[WORK INSTRUCTIONS]
Here the job is to transcribe the data exactly while omitting the images.

[DATA BLOCK]
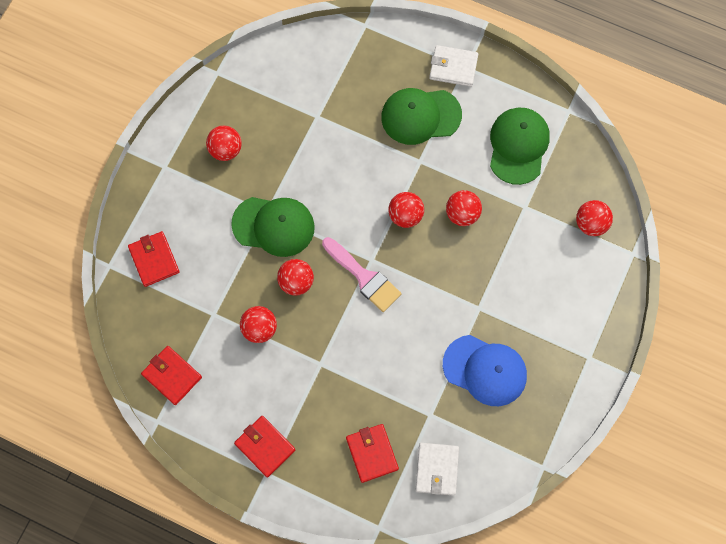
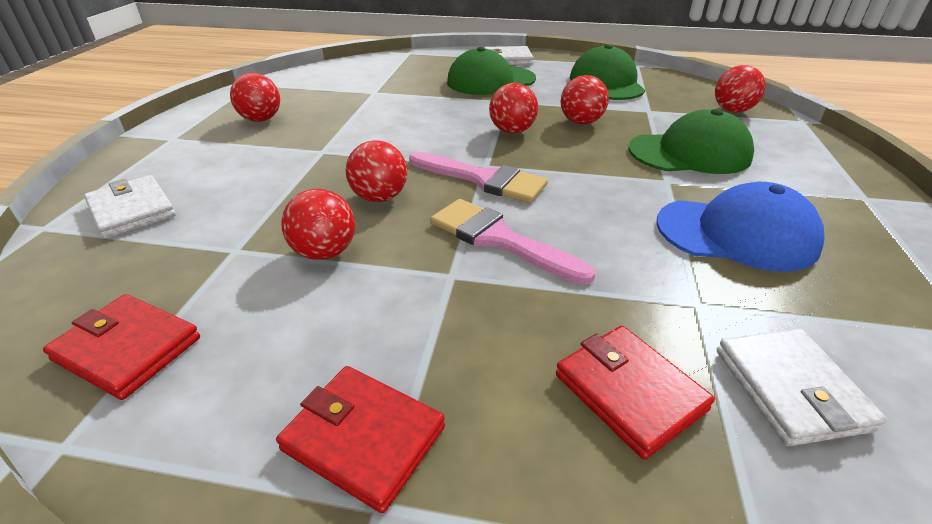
camera: 15 degrees left, 35 degrees down
red wallet [128,231,180,287] -> white wallet [84,175,176,239]
green cap [231,197,315,257] -> green cap moved to [628,109,754,174]
none -> pink brush [430,199,596,285]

[EXERCISE OUTPUT]
camera: 15 degrees left, 35 degrees down
red wallet [128,231,180,287] -> white wallet [84,175,176,239]
green cap [231,197,315,257] -> green cap moved to [628,109,754,174]
none -> pink brush [430,199,596,285]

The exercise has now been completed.